--- Data for processing ---
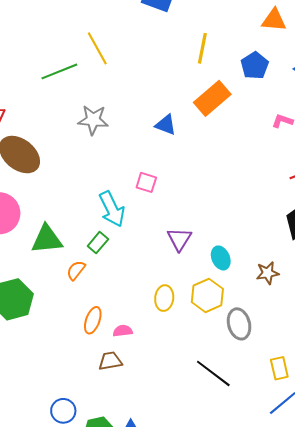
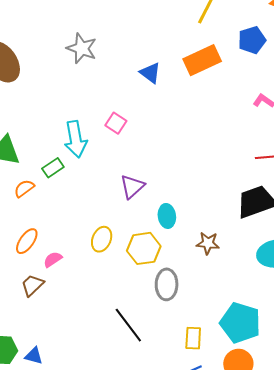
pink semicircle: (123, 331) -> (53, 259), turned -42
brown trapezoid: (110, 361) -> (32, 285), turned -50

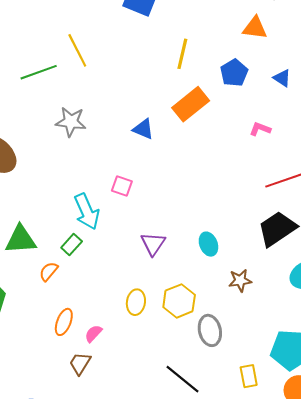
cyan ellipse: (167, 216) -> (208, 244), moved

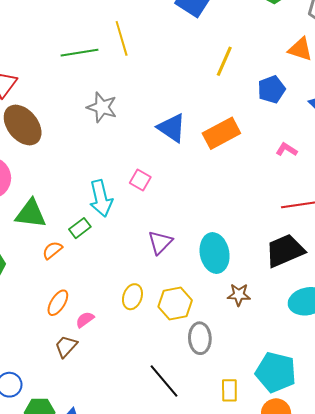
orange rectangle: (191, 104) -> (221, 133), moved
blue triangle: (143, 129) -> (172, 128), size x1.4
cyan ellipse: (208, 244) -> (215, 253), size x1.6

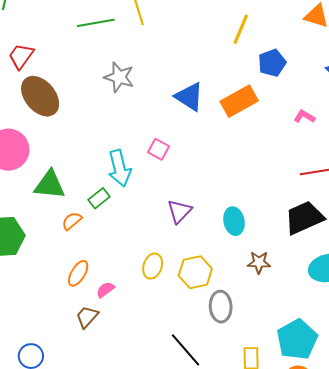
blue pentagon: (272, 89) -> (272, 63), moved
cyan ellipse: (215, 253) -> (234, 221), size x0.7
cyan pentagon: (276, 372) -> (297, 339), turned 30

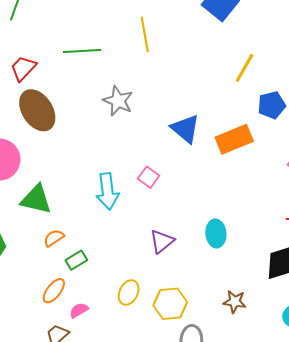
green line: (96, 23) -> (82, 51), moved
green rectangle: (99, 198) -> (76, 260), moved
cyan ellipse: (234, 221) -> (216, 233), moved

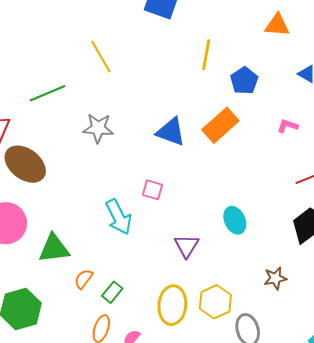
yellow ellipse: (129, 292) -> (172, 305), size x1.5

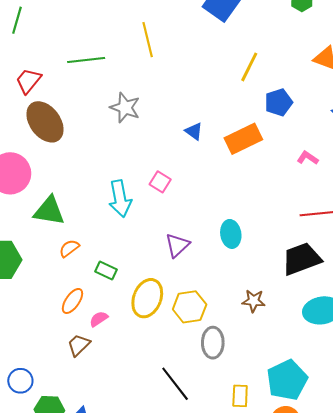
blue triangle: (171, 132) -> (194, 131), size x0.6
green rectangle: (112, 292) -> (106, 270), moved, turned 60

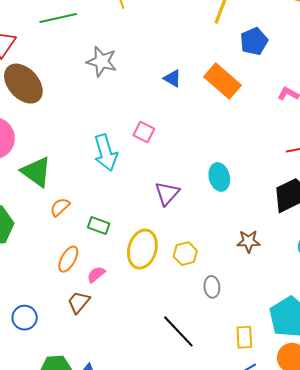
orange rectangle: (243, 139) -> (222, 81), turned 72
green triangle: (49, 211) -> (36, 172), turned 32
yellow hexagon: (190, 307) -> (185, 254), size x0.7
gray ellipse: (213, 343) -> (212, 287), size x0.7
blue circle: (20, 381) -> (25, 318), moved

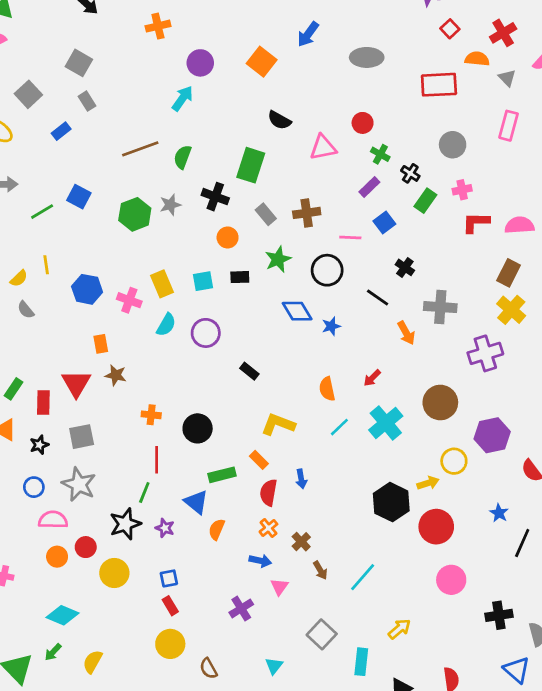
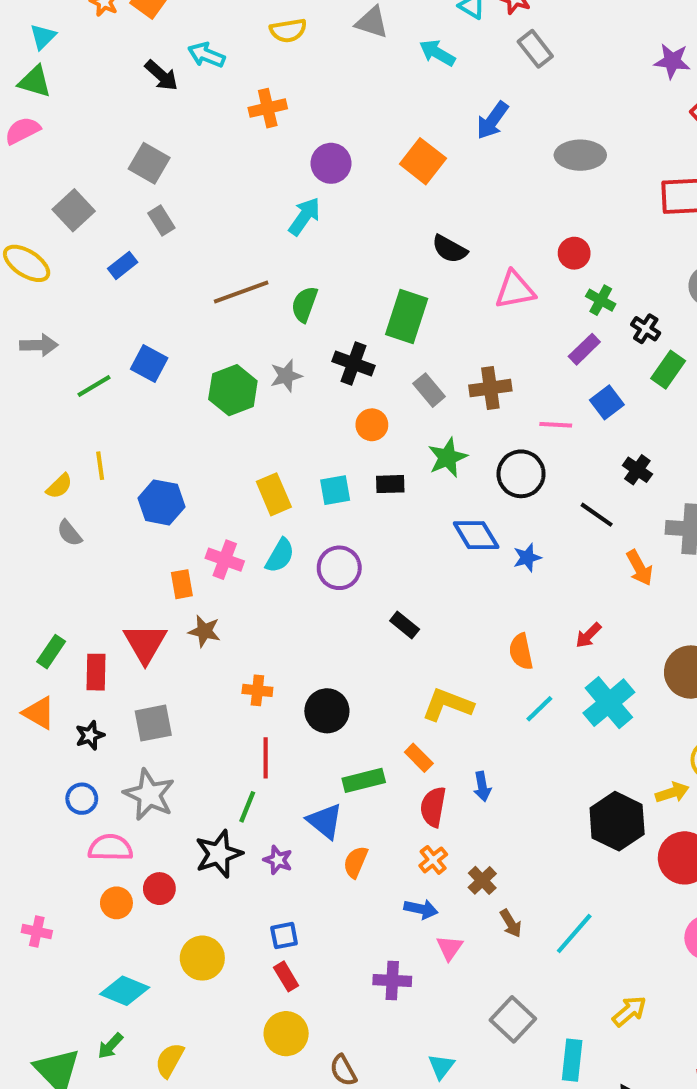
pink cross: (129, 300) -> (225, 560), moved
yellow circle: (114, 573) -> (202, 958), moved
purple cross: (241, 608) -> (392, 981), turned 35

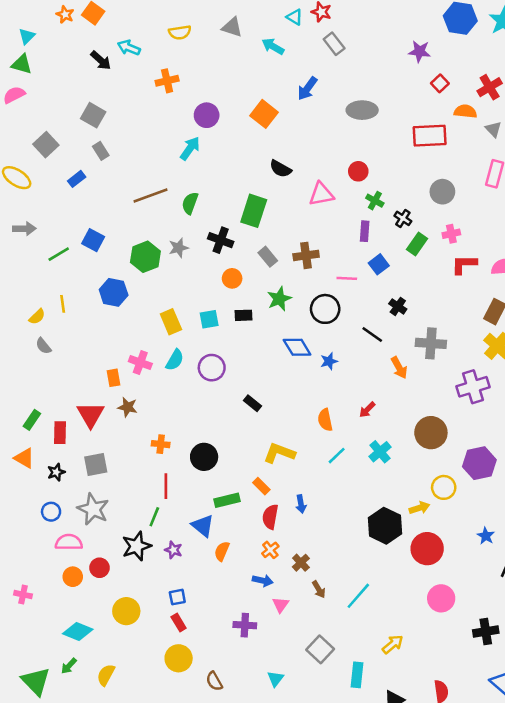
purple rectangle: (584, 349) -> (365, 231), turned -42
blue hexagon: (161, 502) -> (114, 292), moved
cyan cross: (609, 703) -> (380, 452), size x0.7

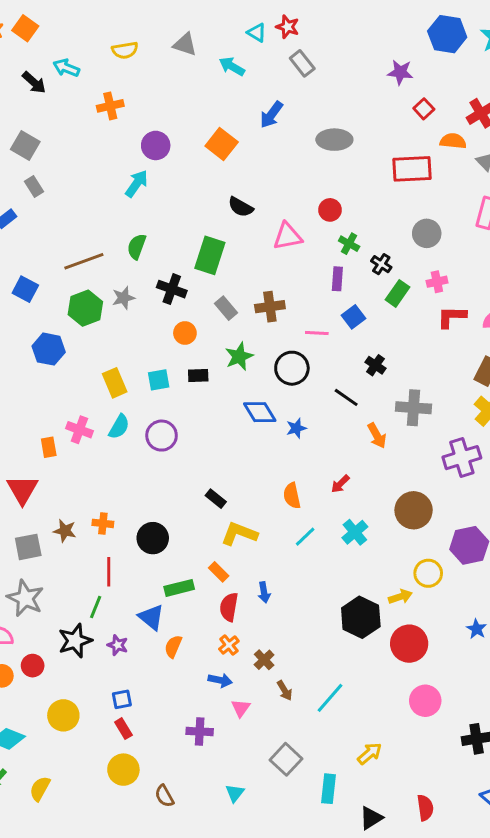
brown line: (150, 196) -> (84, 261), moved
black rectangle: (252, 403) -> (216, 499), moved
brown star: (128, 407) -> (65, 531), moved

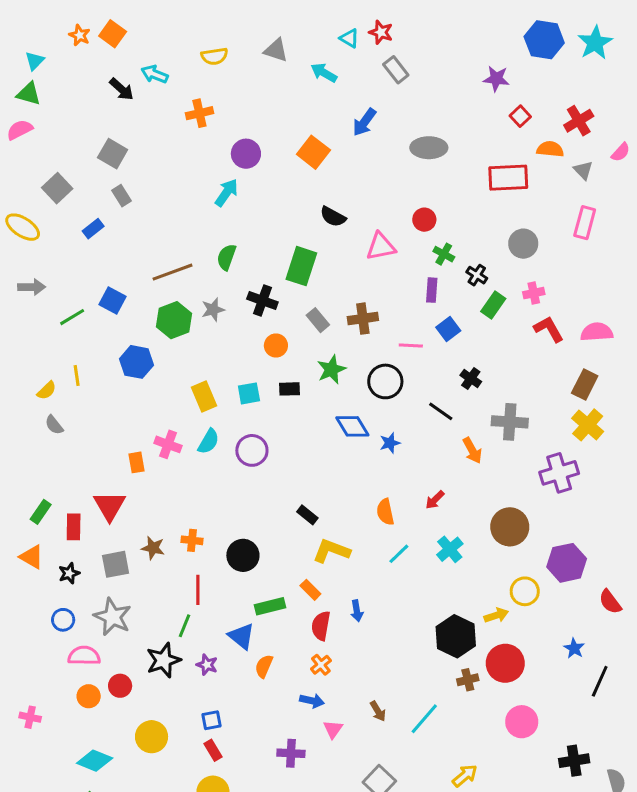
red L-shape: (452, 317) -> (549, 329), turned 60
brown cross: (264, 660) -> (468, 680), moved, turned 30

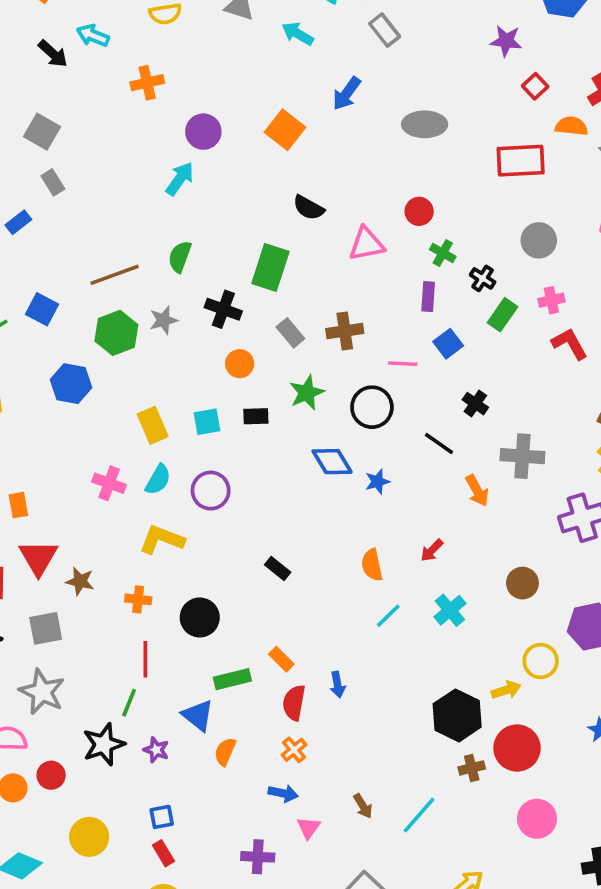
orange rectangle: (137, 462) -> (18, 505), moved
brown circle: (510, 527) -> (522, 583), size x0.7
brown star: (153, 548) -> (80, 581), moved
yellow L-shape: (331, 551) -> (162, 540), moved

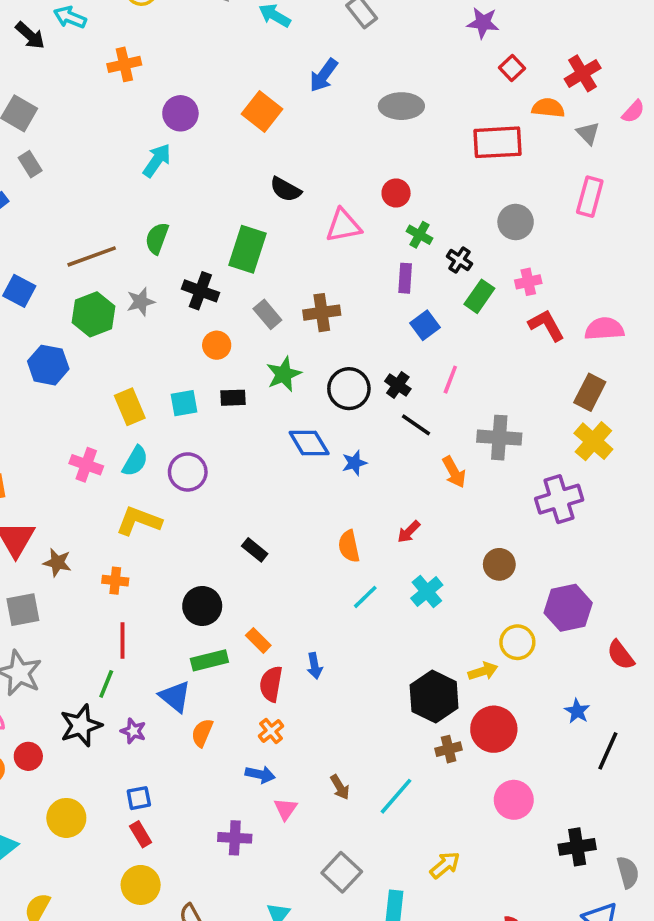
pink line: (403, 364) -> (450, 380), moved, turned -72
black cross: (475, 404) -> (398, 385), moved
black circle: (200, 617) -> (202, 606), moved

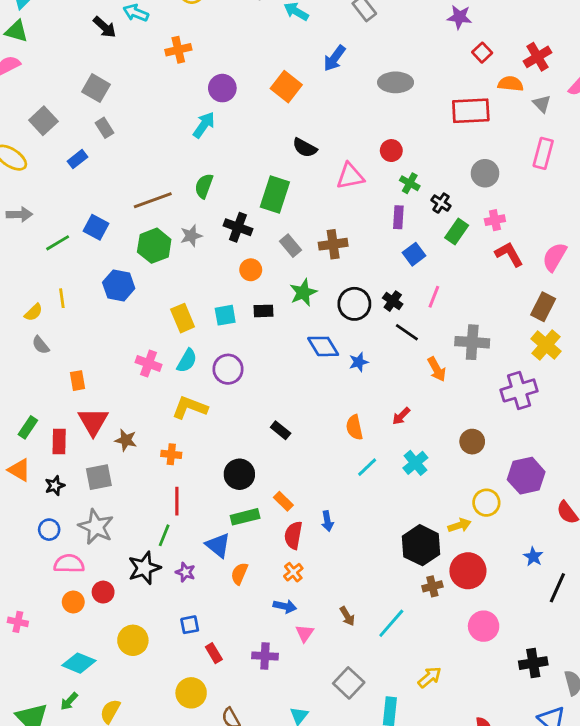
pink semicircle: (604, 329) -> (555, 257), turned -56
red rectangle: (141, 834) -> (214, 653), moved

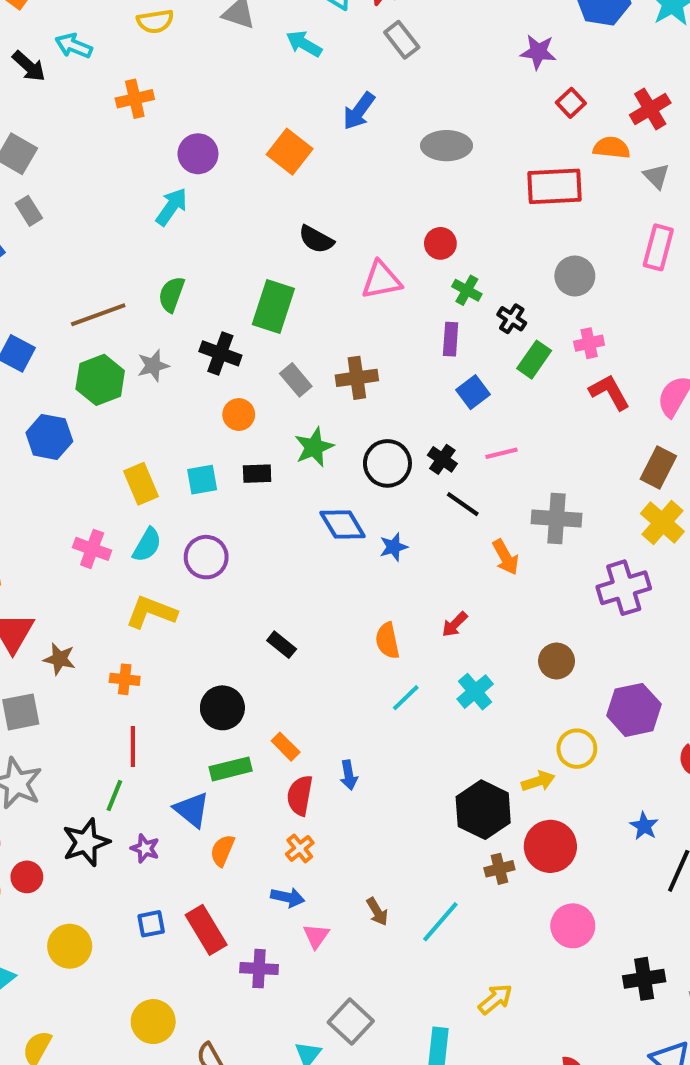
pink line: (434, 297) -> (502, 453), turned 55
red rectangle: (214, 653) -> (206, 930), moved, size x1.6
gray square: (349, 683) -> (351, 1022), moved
---
*What you will do*. Leaving out the pictures, restate the listing above exactly.

*Output*.
pink semicircle: (123, 331) -> (53, 259), turned -42
brown trapezoid: (110, 361) -> (32, 285), turned -50

cyan ellipse: (167, 216) -> (208, 244), moved

orange rectangle: (191, 104) -> (221, 133), moved
blue triangle: (143, 129) -> (172, 128), size x1.4
cyan ellipse: (208, 244) -> (215, 253), size x1.6

blue pentagon: (272, 89) -> (272, 63), moved
cyan ellipse: (215, 253) -> (234, 221), size x0.7
cyan pentagon: (276, 372) -> (297, 339), turned 30

green line: (96, 23) -> (82, 51), moved
green rectangle: (99, 198) -> (76, 260), moved
cyan ellipse: (234, 221) -> (216, 233), moved

yellow ellipse: (129, 292) -> (172, 305), size x1.5

blue triangle: (171, 132) -> (194, 131), size x0.6
green rectangle: (112, 292) -> (106, 270), moved, turned 60

orange rectangle: (243, 139) -> (222, 81), turned 72
green triangle: (49, 211) -> (36, 172), turned 32
yellow hexagon: (190, 307) -> (185, 254), size x0.7
gray ellipse: (213, 343) -> (212, 287), size x0.7
blue circle: (20, 381) -> (25, 318), moved

pink cross: (129, 300) -> (225, 560), moved
yellow circle: (114, 573) -> (202, 958), moved
purple cross: (241, 608) -> (392, 981), turned 35

purple rectangle: (584, 349) -> (365, 231), turned -42
blue hexagon: (161, 502) -> (114, 292), moved
cyan cross: (609, 703) -> (380, 452), size x0.7

brown line: (150, 196) -> (84, 261), moved
black rectangle: (252, 403) -> (216, 499), moved
brown star: (128, 407) -> (65, 531), moved

red L-shape: (452, 317) -> (549, 329), turned 60
brown cross: (264, 660) -> (468, 680), moved, turned 30

orange rectangle: (137, 462) -> (18, 505), moved
brown circle: (510, 527) -> (522, 583), size x0.7
brown star: (153, 548) -> (80, 581), moved
yellow L-shape: (331, 551) -> (162, 540), moved

pink line: (403, 364) -> (450, 380), moved, turned -72
black cross: (475, 404) -> (398, 385), moved
black circle: (200, 617) -> (202, 606), moved

pink semicircle: (604, 329) -> (555, 257), turned -56
red rectangle: (141, 834) -> (214, 653), moved

pink line: (434, 297) -> (502, 453), turned 55
red rectangle: (214, 653) -> (206, 930), moved, size x1.6
gray square: (349, 683) -> (351, 1022), moved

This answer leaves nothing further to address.